- [Extracted material]
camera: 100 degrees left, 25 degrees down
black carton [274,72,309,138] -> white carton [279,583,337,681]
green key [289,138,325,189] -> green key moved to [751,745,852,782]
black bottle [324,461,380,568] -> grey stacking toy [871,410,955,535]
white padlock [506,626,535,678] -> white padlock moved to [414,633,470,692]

- [Task to carry out] Exactly and only the lines from the one containing "green key [289,138,325,189]" through the end of the material are to be reproduced, both ends included.

- [The answer]
green key [289,138,325,189] -> green key moved to [751,745,852,782]
black bottle [324,461,380,568] -> grey stacking toy [871,410,955,535]
white padlock [506,626,535,678] -> white padlock moved to [414,633,470,692]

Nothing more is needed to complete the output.